(Beginning of DATA SHOWN)

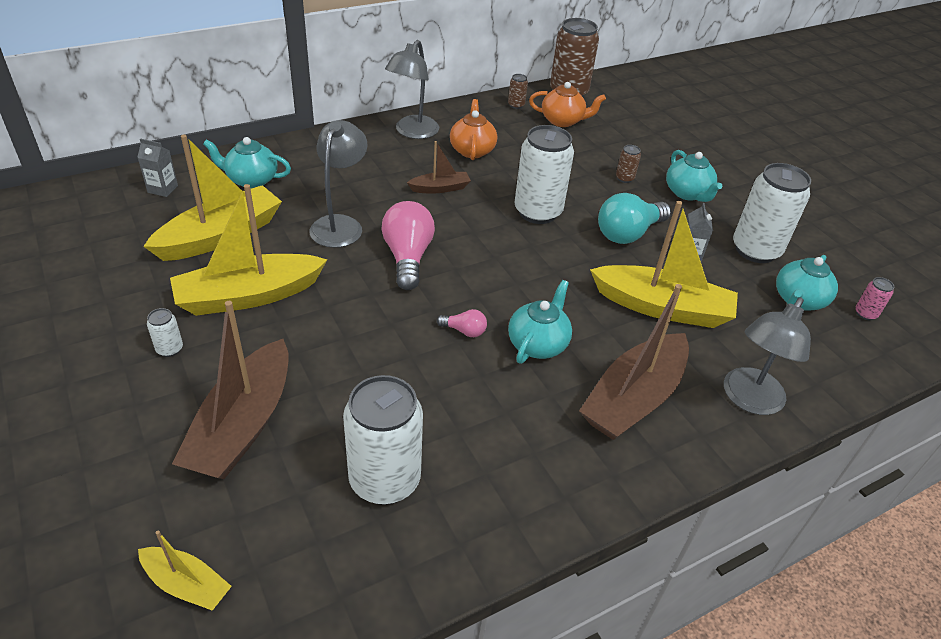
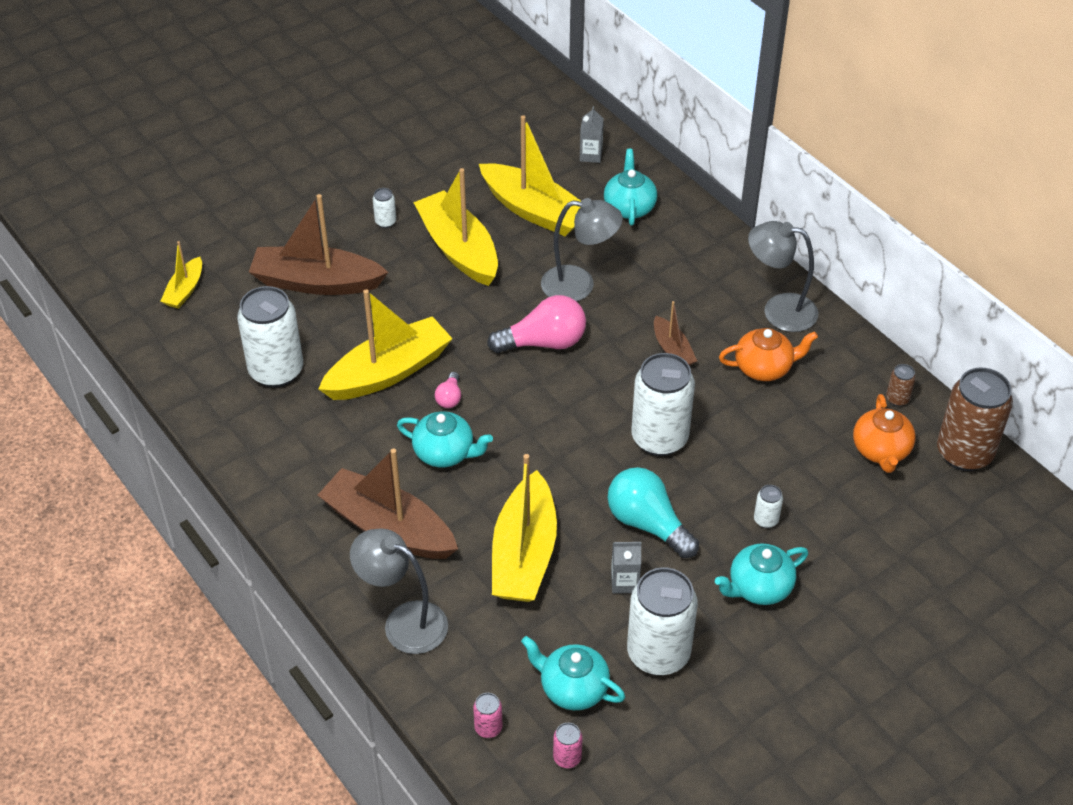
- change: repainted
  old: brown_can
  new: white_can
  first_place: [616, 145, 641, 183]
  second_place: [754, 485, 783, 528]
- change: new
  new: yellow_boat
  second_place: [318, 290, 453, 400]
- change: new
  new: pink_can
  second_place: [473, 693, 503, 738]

(End of DATA SHOWN)

** WORK TASK **
An exact copy of the lines from the one containing "new: yellow_boat" through the end of the data above is the whole answer.

** FINISHED EXERCISE **
  new: yellow_boat
  second_place: [318, 290, 453, 400]
- change: new
  new: pink_can
  second_place: [473, 693, 503, 738]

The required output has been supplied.